(Beginning of The data)

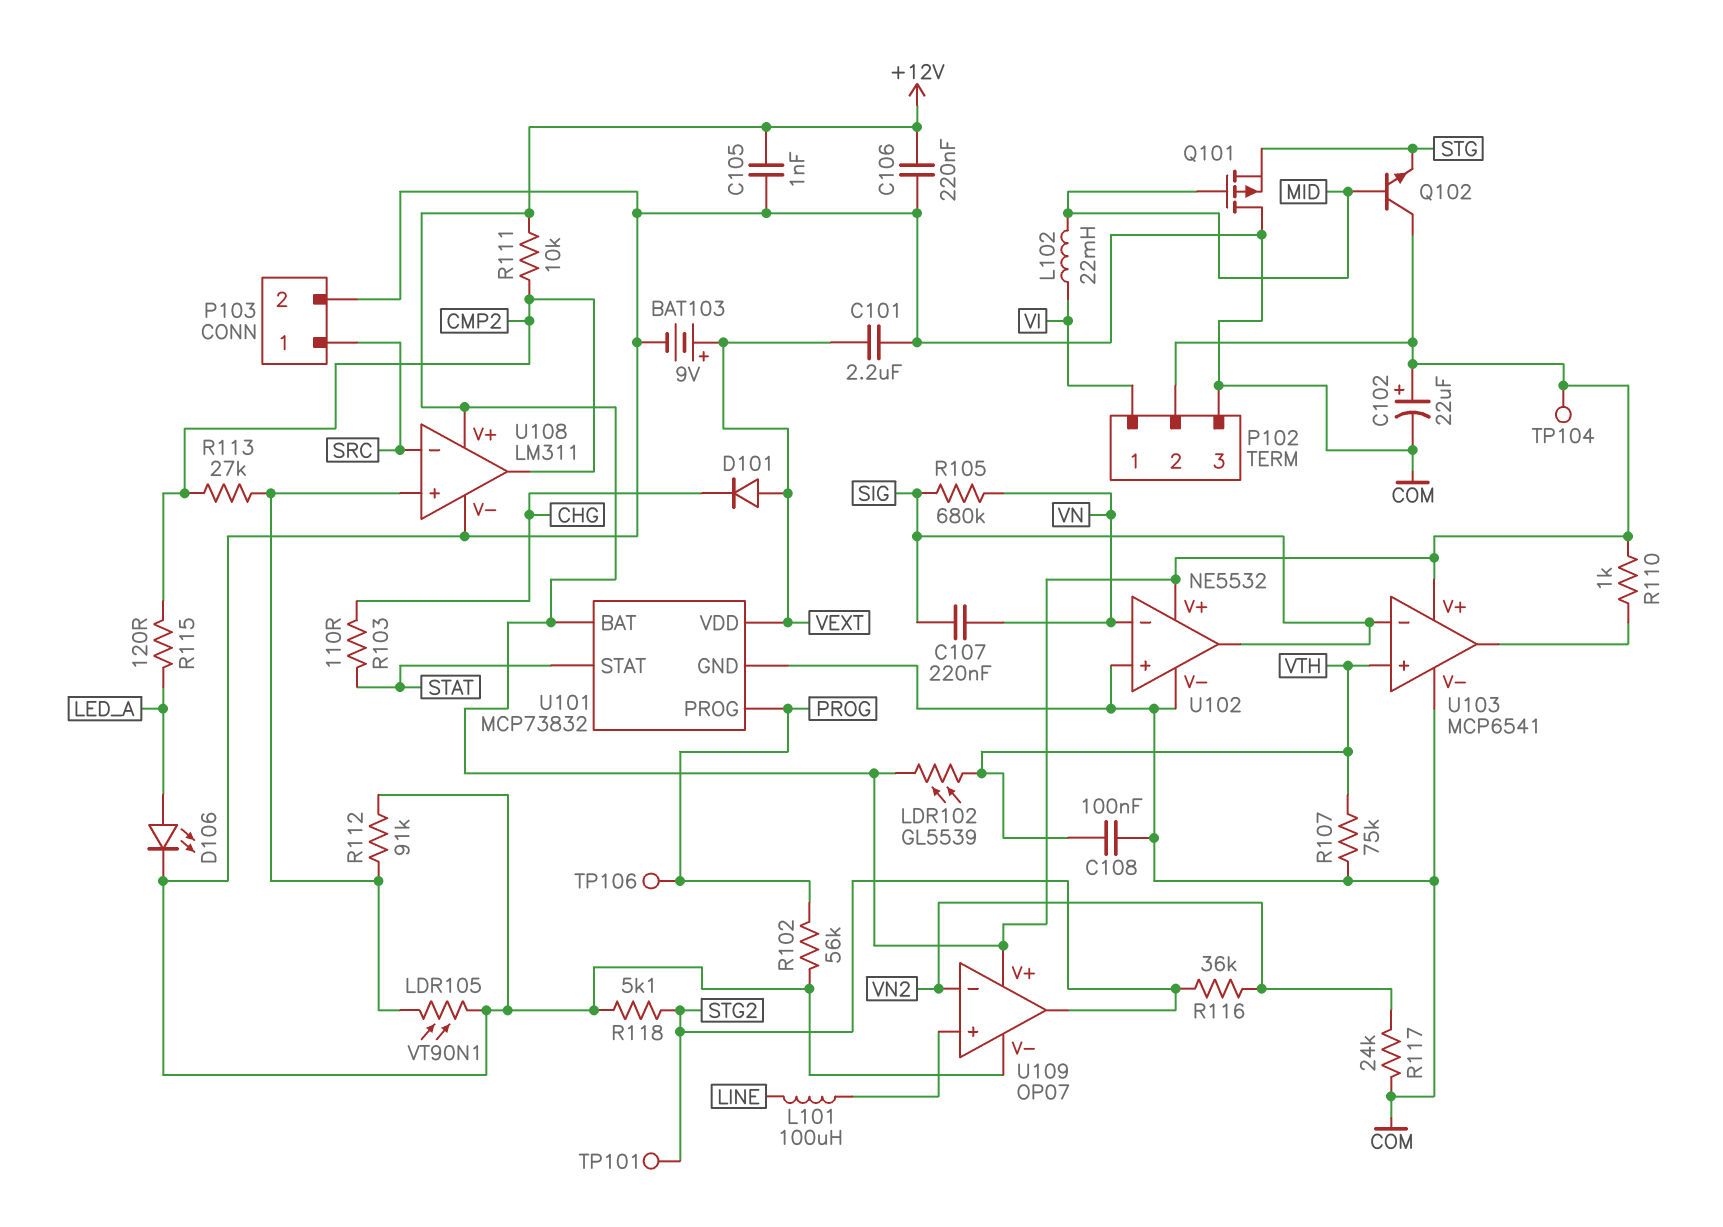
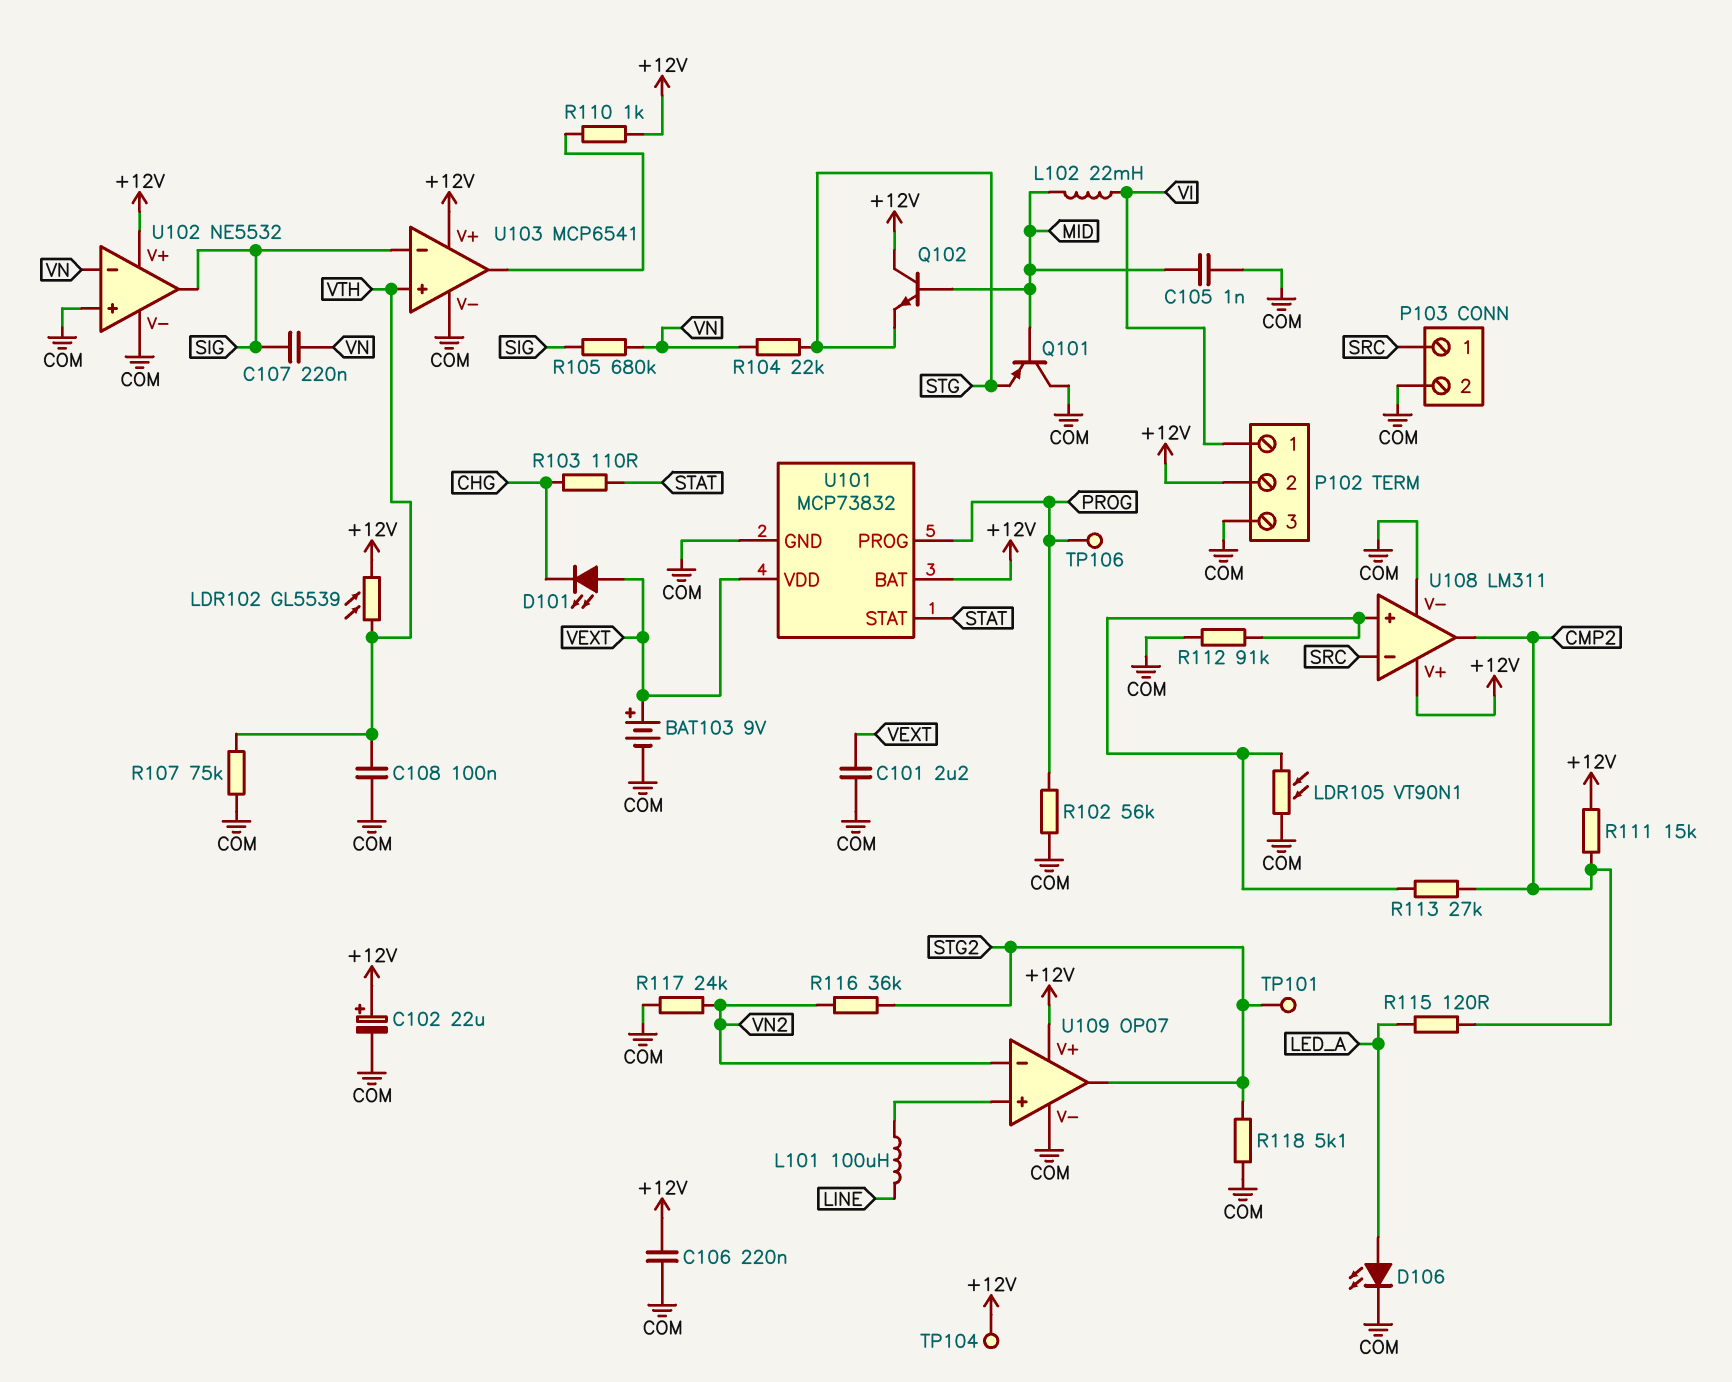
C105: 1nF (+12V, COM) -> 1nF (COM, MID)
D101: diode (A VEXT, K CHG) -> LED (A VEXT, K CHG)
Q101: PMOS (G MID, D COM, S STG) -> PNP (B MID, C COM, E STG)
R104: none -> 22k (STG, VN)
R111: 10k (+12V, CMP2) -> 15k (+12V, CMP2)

(End of The data)
(Beginning of The data)

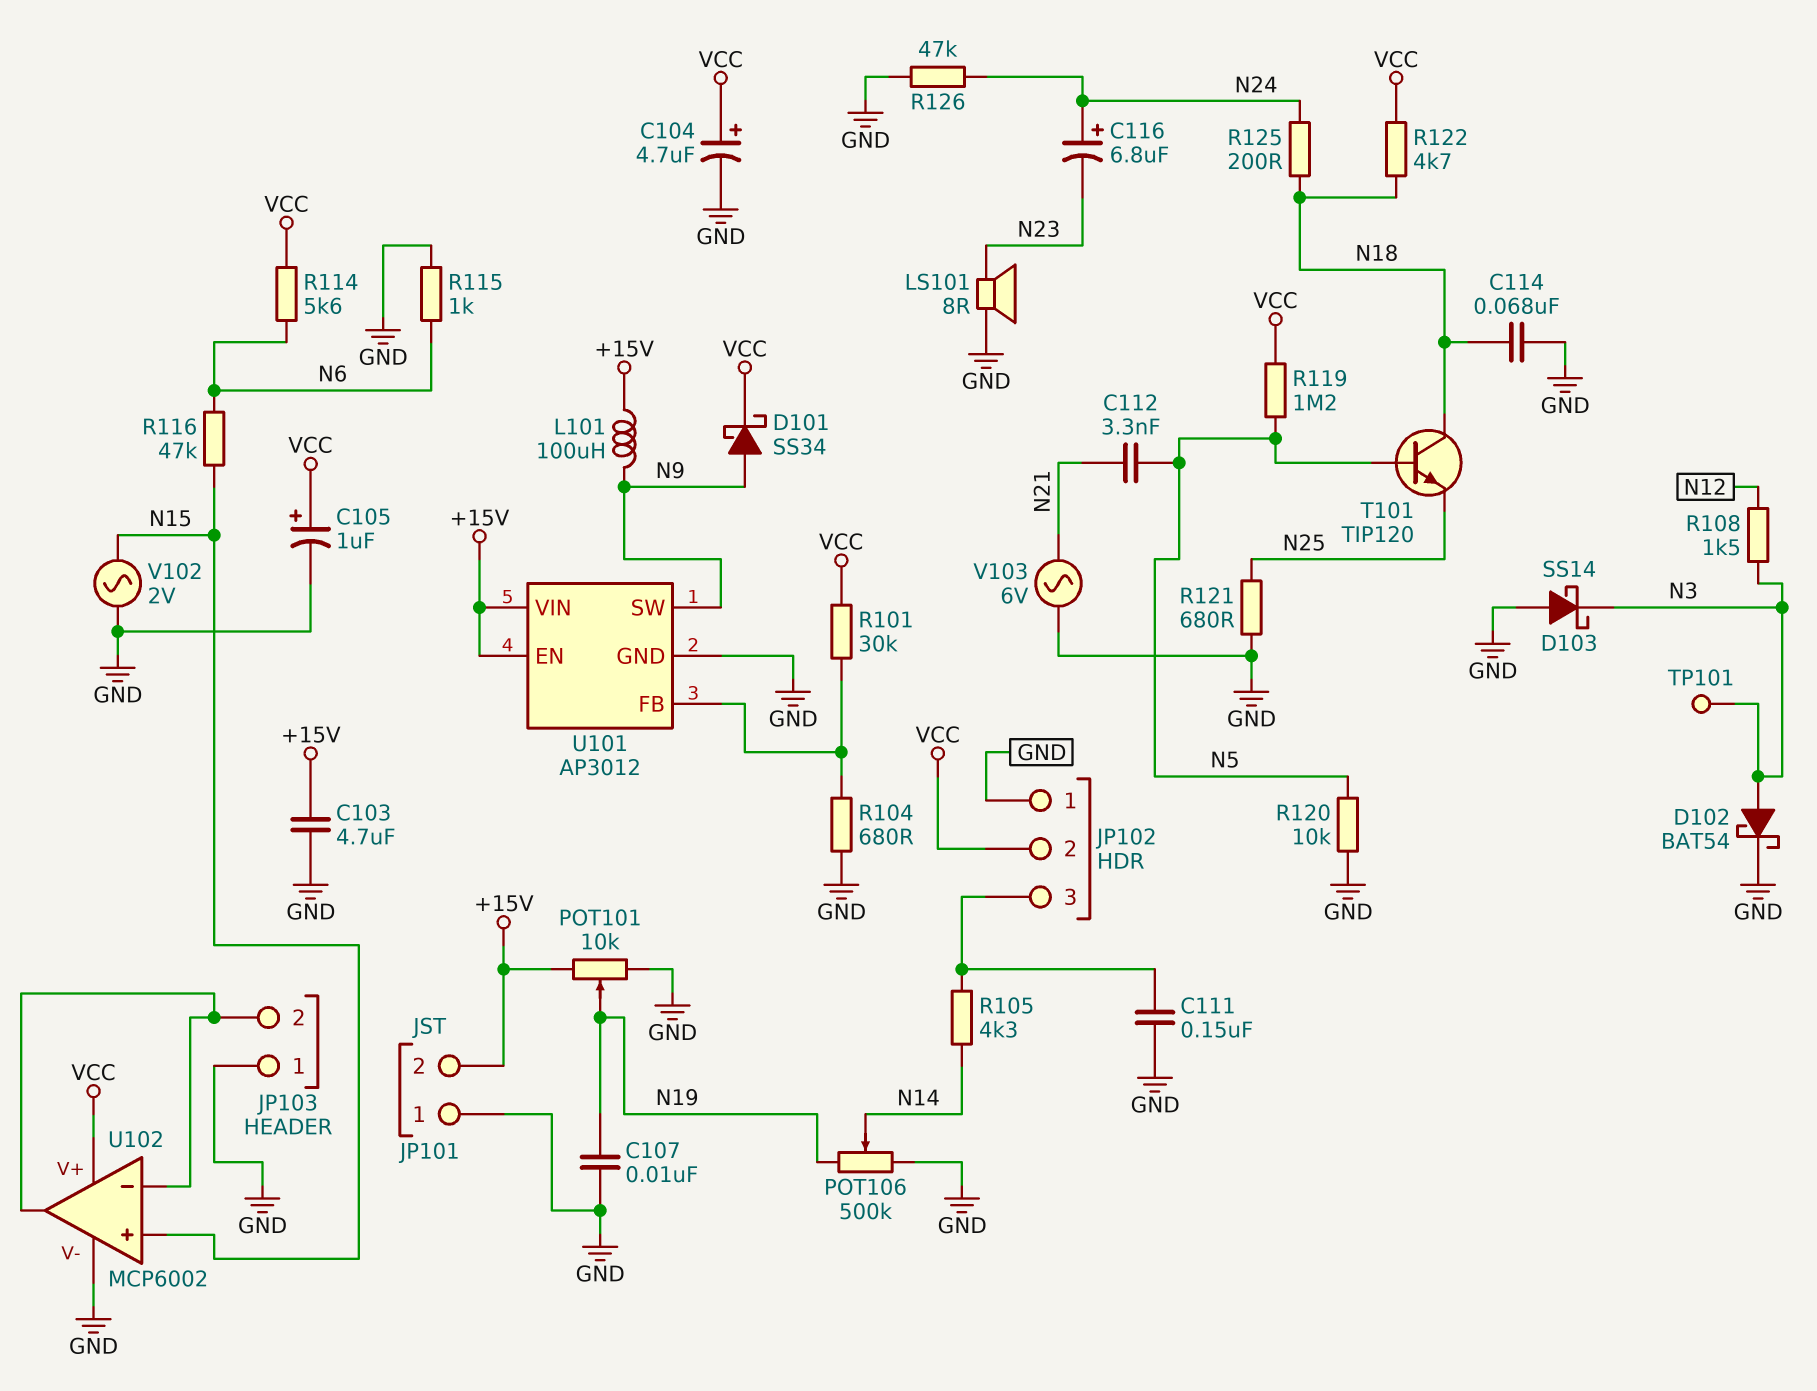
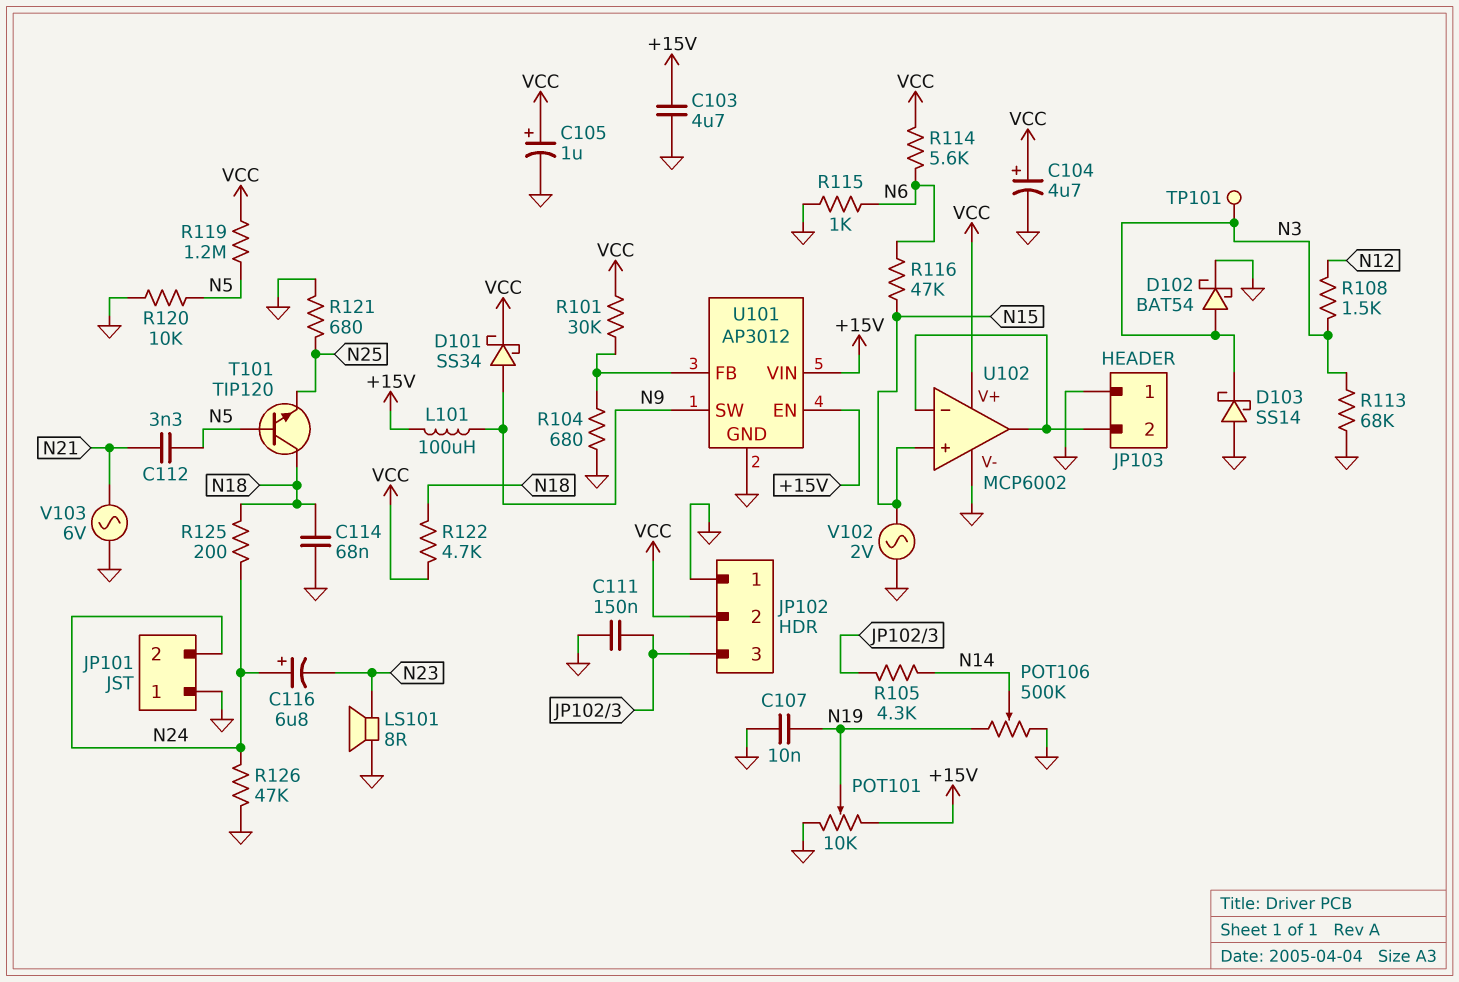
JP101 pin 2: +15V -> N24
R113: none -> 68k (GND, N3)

(End of The data)

Exercise goal:
The answer should be one number: how many lines of the data above contain "none".

Solution for this exercise:
2